ACTIVITY
Your answer must be the records below, given again exactly, with no pictures in it.

Object correspondence data:
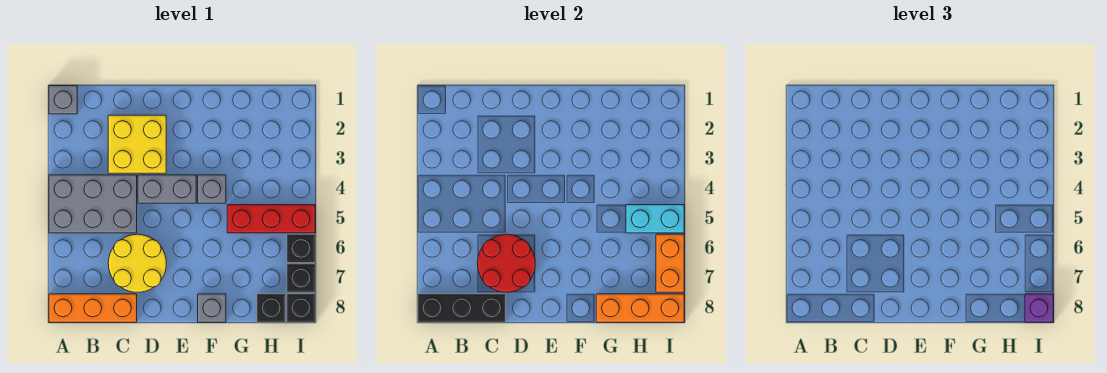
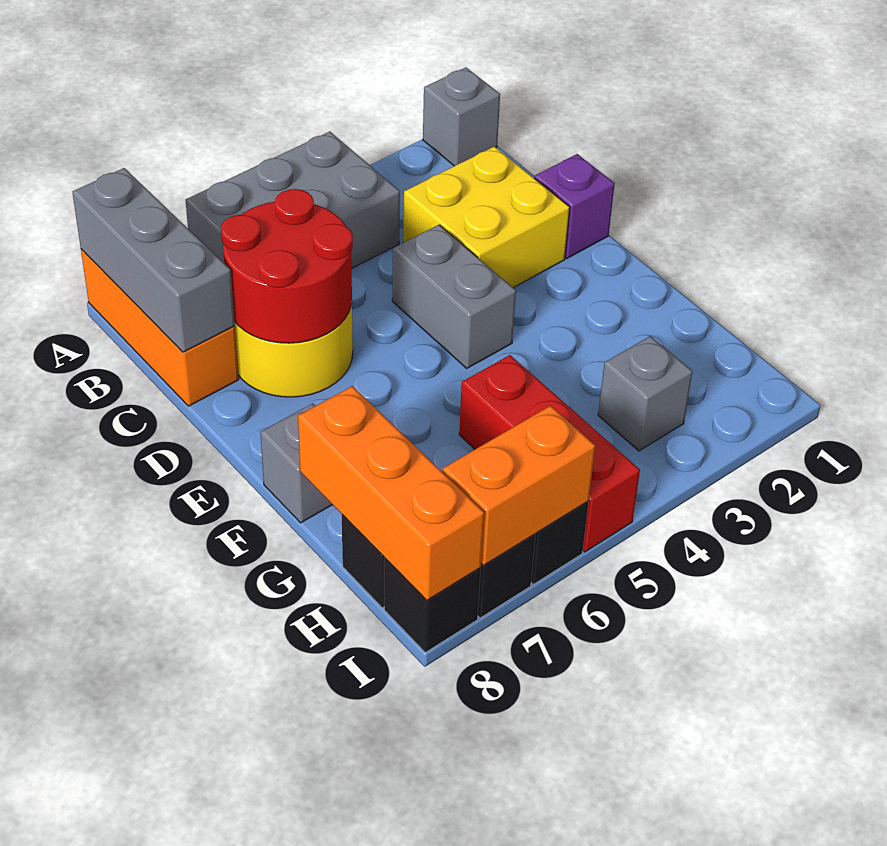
grey brick A4:C5 level 1 -> grey brick A4:B6 level 1
black brick A8:C8 level 2 -> grey brick A8:C8 level 2
grey brick F4 level 1 -> grey brick H3 level 1
cyan brick H5:I5 level 2 -> none
purple brick I8 level 3 -> purple brick D1 level 1

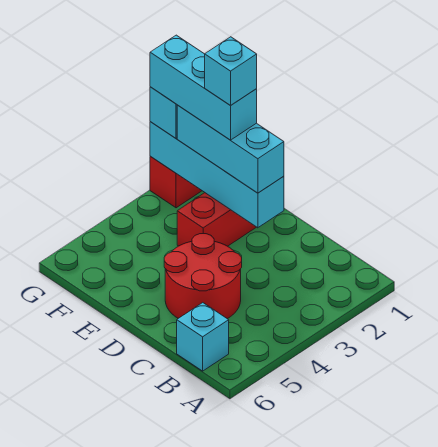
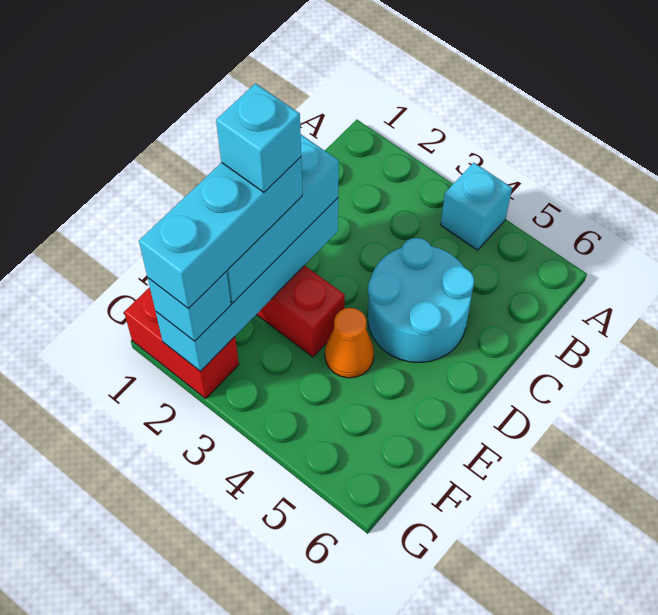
cyan brick B6 level 1 -> cyan brick A4 level 1
red round brick C4:D5 level 1 -> cyan round brick C4:D5 level 1
none -> orange cone E4 level 1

COMPLETED EXERCISE
grey brick A4:C5 level 1 -> grey brick A4:B6 level 1
black brick A8:C8 level 2 -> grey brick A8:C8 level 2
grey brick F4 level 1 -> grey brick H3 level 1
cyan brick H5:I5 level 2 -> none
purple brick I8 level 3 -> purple brick D1 level 1

cyan brick B6 level 1 -> cyan brick A4 level 1
red round brick C4:D5 level 1 -> cyan round brick C4:D5 level 1
none -> orange cone E4 level 1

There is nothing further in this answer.